EXTRACTED MATERIAL: Begin
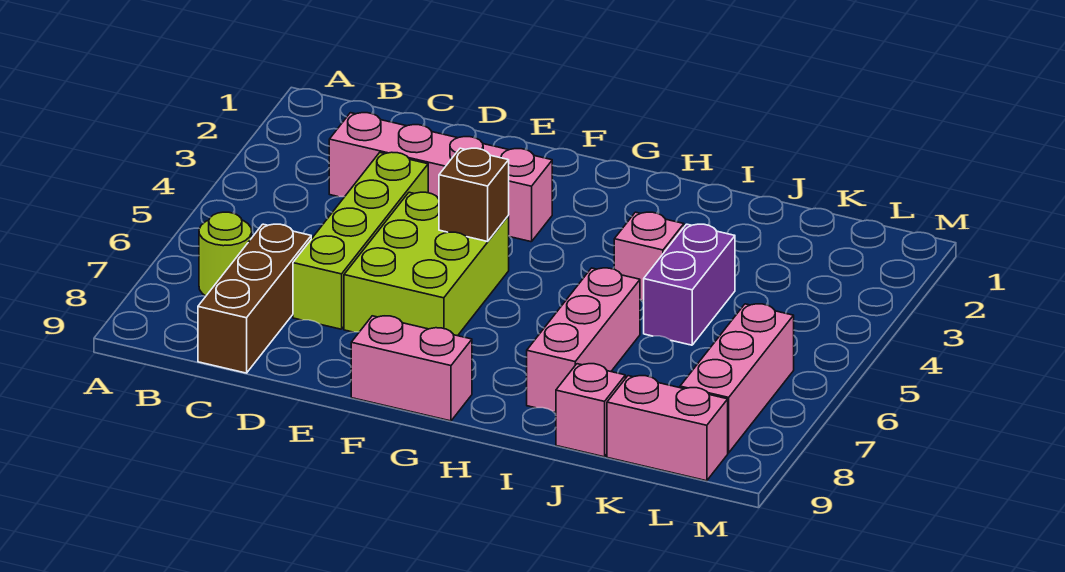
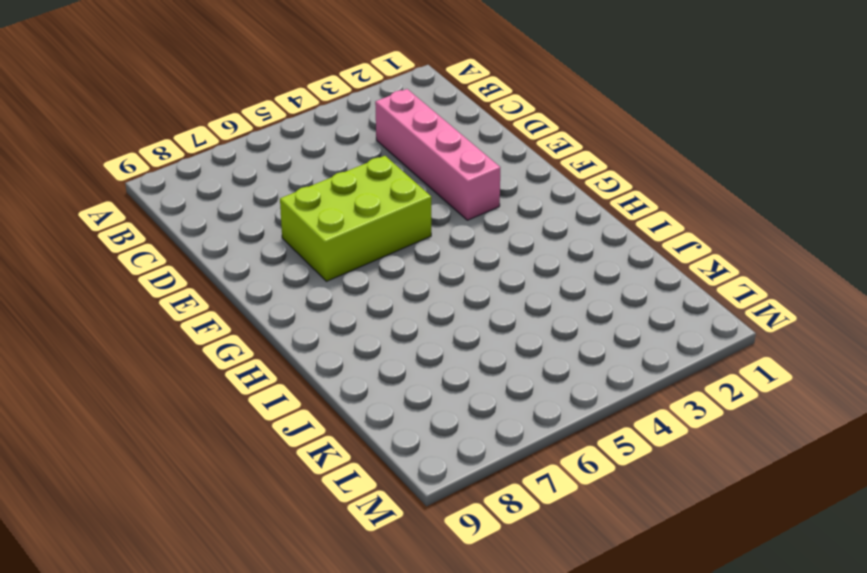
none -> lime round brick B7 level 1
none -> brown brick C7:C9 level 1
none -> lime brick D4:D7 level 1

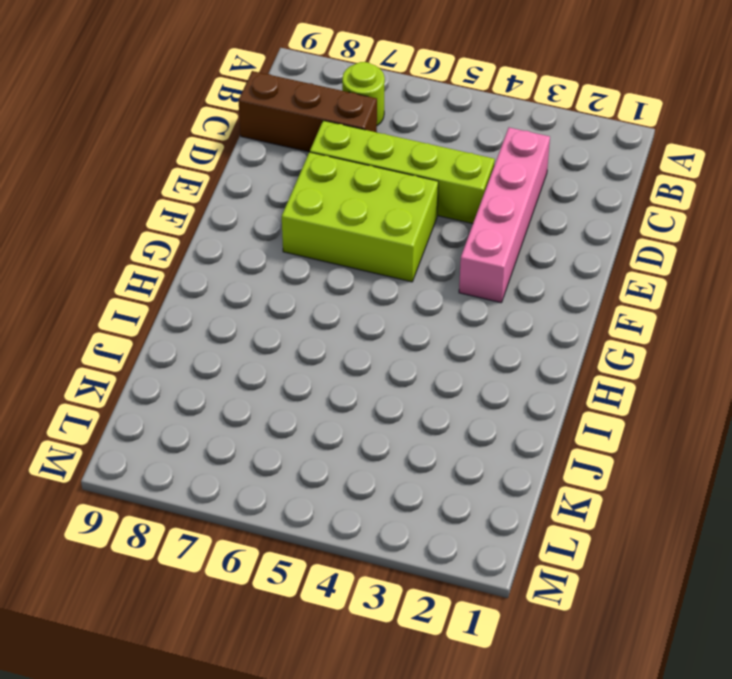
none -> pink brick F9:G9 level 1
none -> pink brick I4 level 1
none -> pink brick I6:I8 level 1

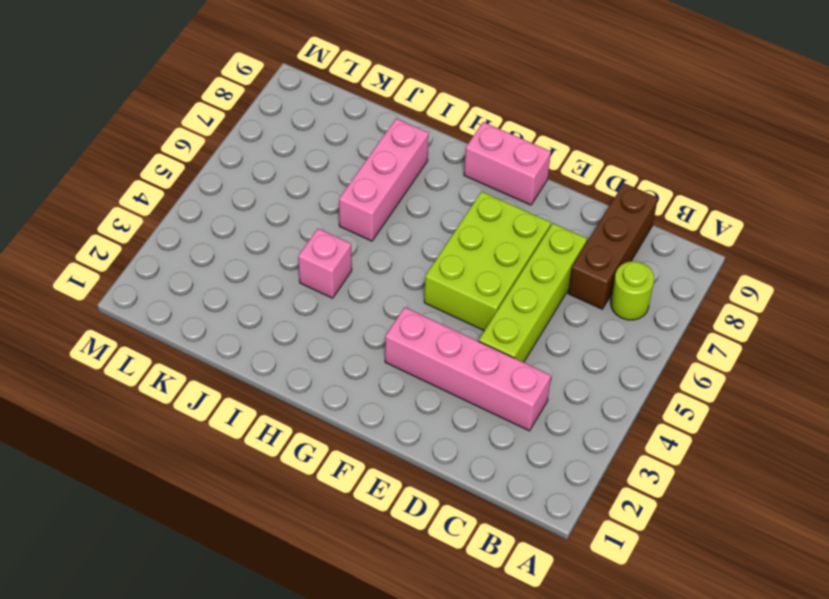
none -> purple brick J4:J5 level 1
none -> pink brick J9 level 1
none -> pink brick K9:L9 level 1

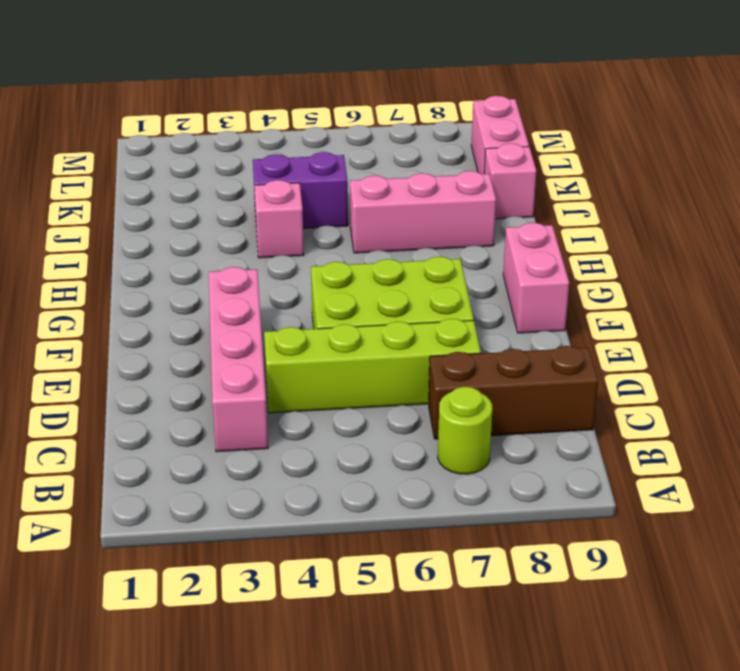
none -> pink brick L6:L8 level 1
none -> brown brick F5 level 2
EXTRACTED MATERIAL: End
:: WHAT YOU SHOULD DO ::
Please provide a faithful transcription of all the data, pictures excluded.

:: EXERCISE ANSWER ::
none -> lime round brick B7 level 1
none -> brown brick C7:C9 level 1
none -> lime brick D4:D7 level 1

none -> pink brick F9:G9 level 1
none -> pink brick I4 level 1
none -> pink brick I6:I8 level 1

none -> purple brick J4:J5 level 1
none -> pink brick J9 level 1
none -> pink brick K9:L9 level 1

none -> pink brick L6:L8 level 1
none -> brown brick F5 level 2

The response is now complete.